Would you transcribe the line that holds "tan plate B2:C3" and all the lines below it, through the final one, exactly and with nothing else?

Dataset records:
'''

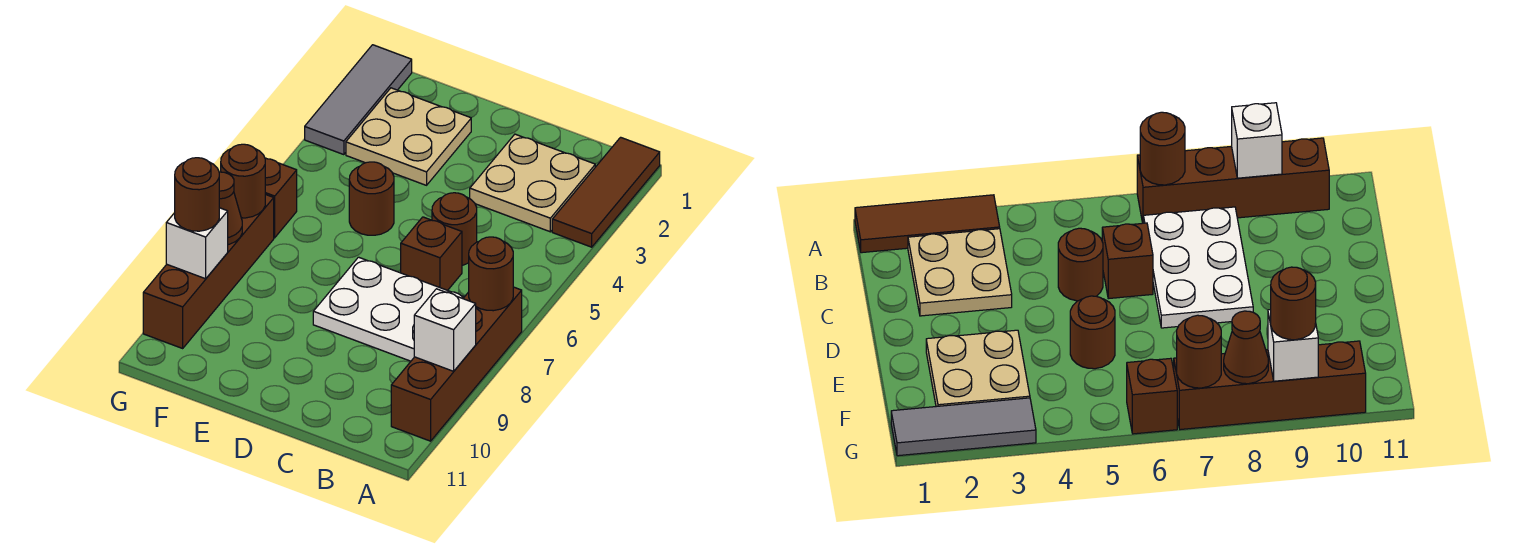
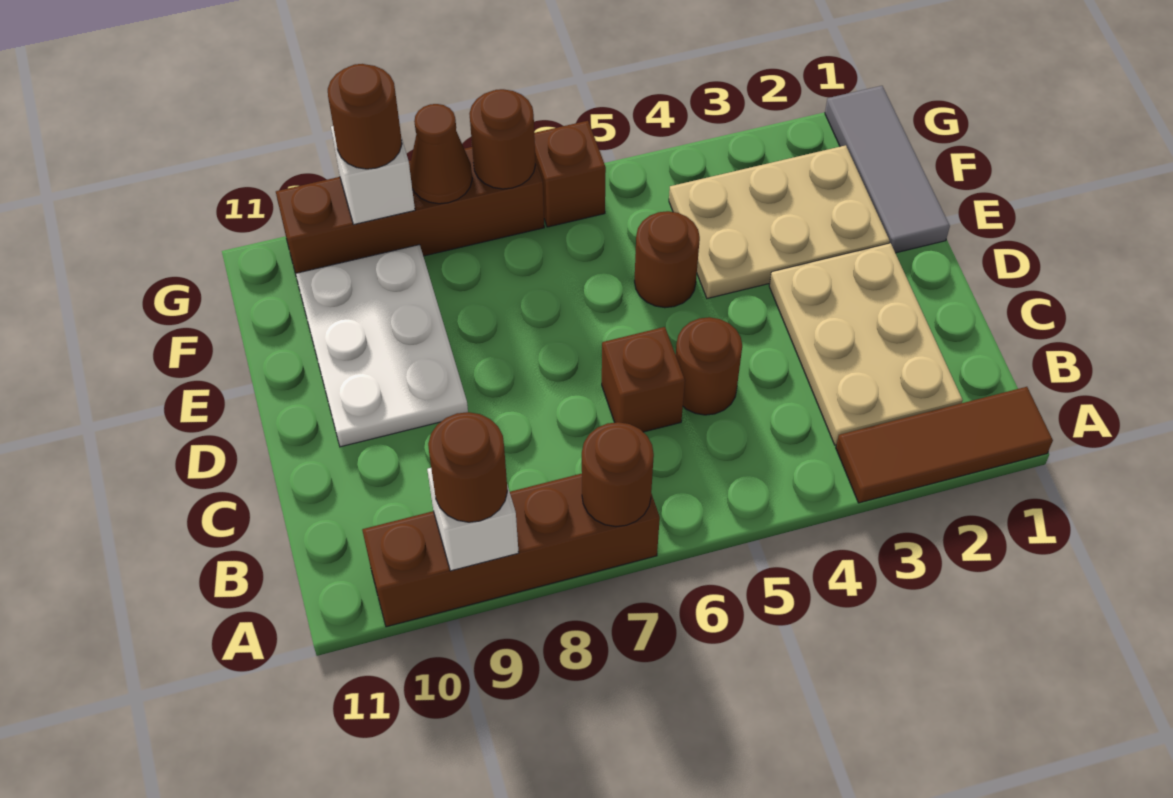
none -> brown round brick A9 level 3
tan plate B2:C3 level 1 -> tan plate B2:D3 level 1
white plate B7:D8 level 1 -> white plate D9:F10 level 1
tan plate E2:F3 level 1 -> tan plate E2:F4 level 1
grey tile G1:G3 level 1 -> grey tile E1:G1 level 1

'''

*Task answer:*
tan plate B2:C3 level 1 -> tan plate B2:D3 level 1
white plate B7:D8 level 1 -> white plate D9:F10 level 1
tan plate E2:F3 level 1 -> tan plate E2:F4 level 1
grey tile G1:G3 level 1 -> grey tile E1:G1 level 1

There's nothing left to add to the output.